Source data →
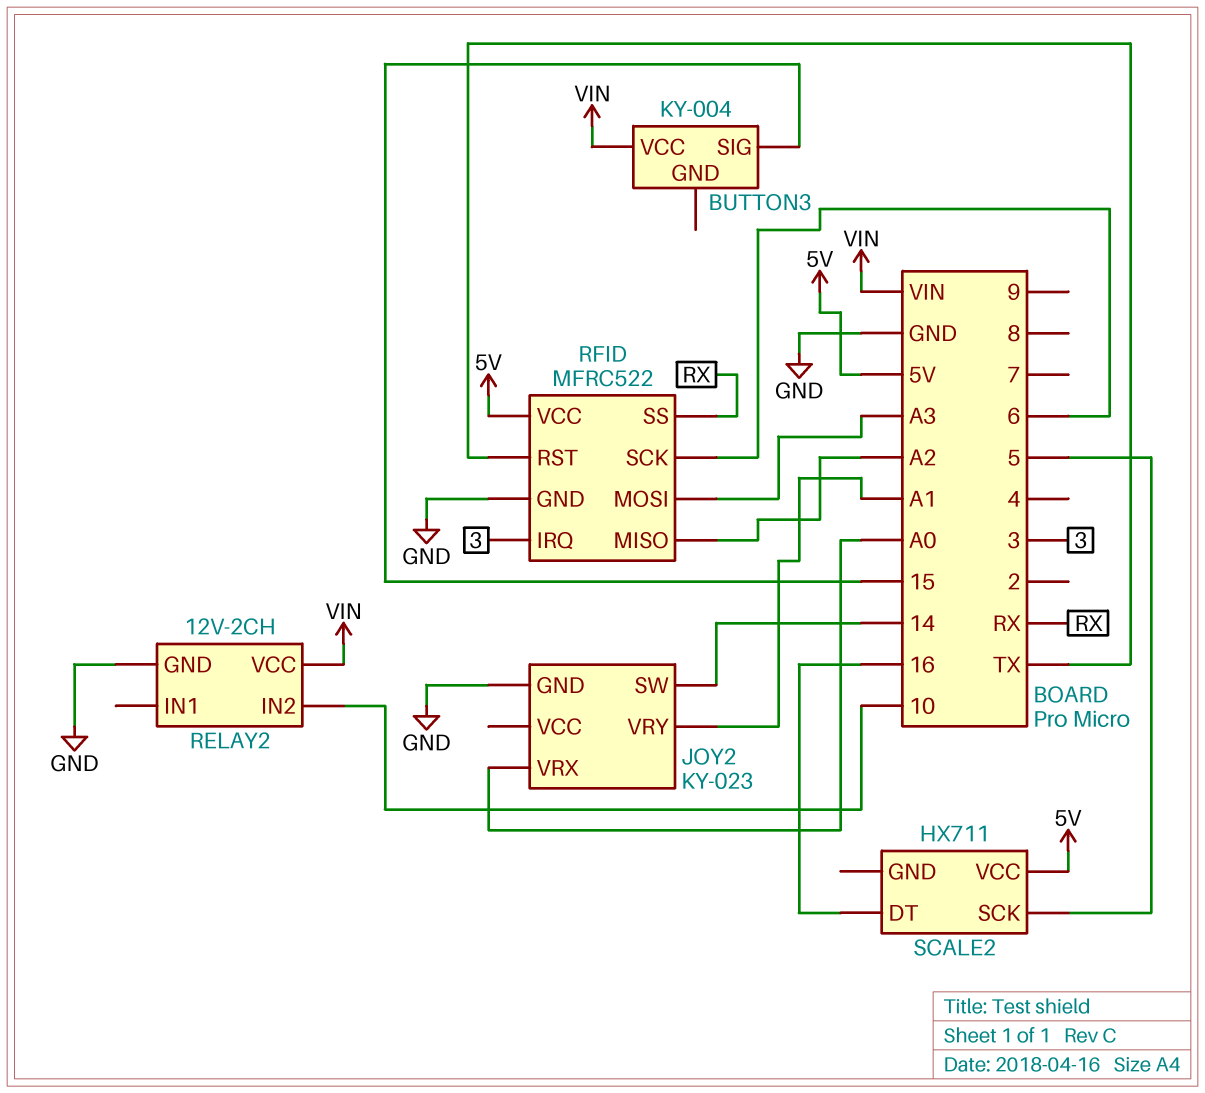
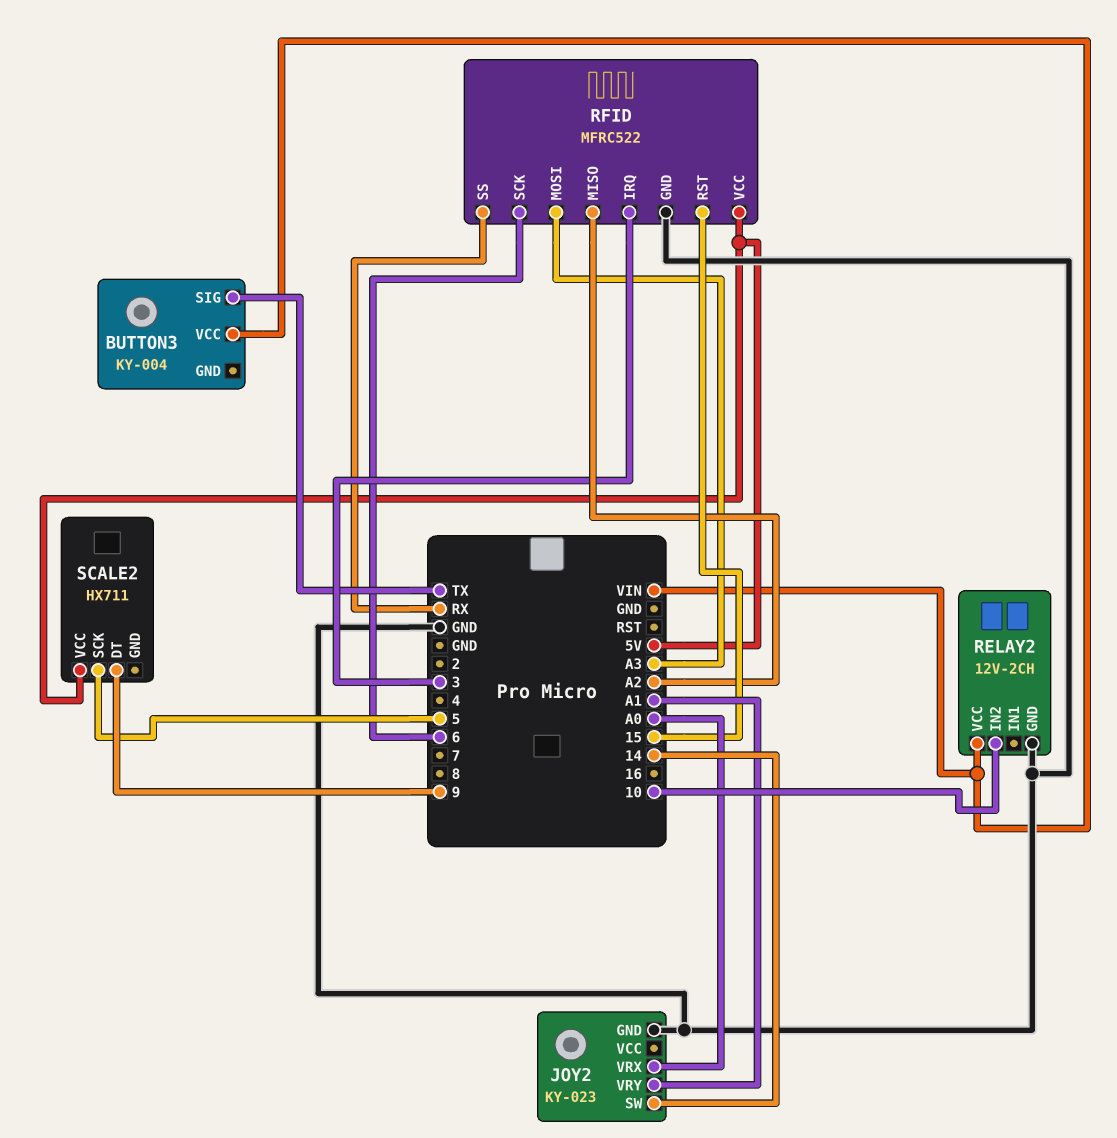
BUTTON3 pin SIG: 15 -> TX
RFID pin RST: TX -> 15
SCALE2 pin DT: 16 -> 9

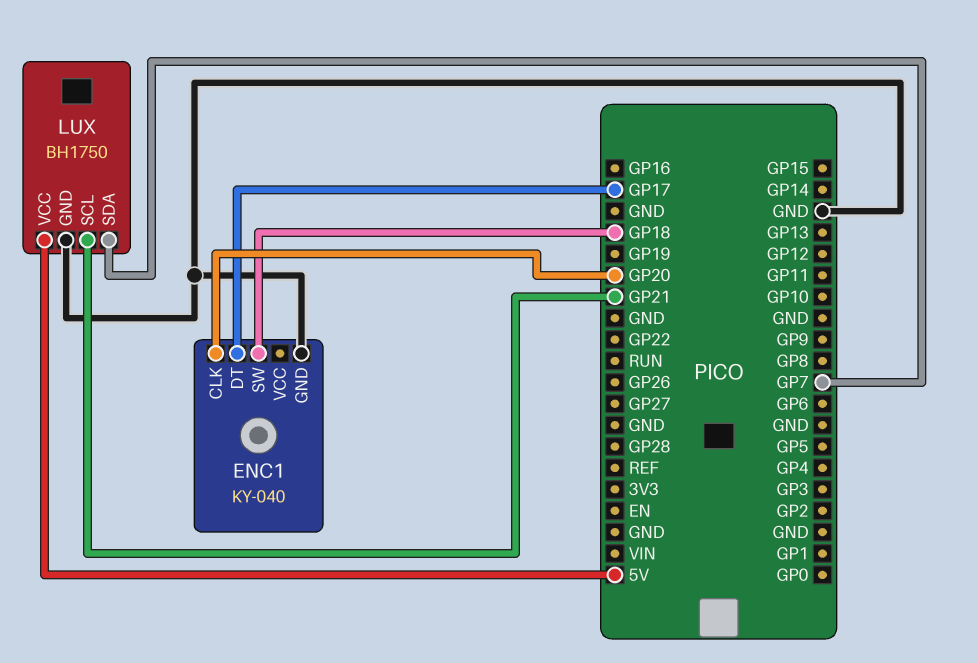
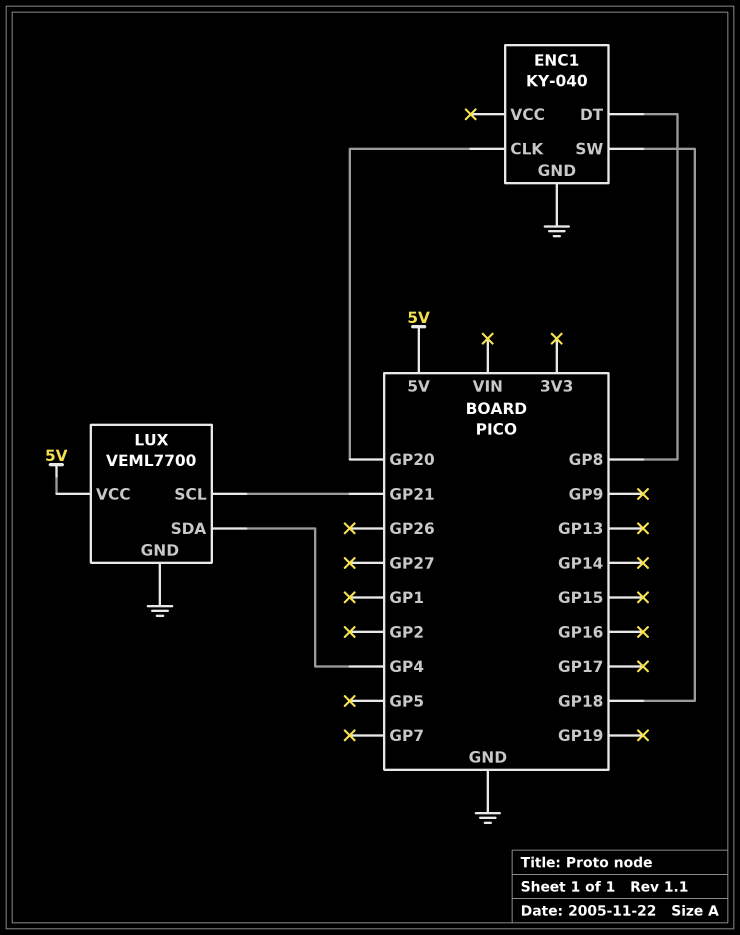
ENC1 pin DT: GP17 -> GP8
LUX: BH1750 -> VEML7700
LUX pin SDA: GP7 -> GP4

Task instructions →
Starting at the line that contains "ENC1 pin DT: GP17 -> GP8", return every line through the last one above, exactly as written.

Task response →
ENC1 pin DT: GP17 -> GP8
LUX: BH1750 -> VEML7700
LUX pin SDA: GP7 -> GP4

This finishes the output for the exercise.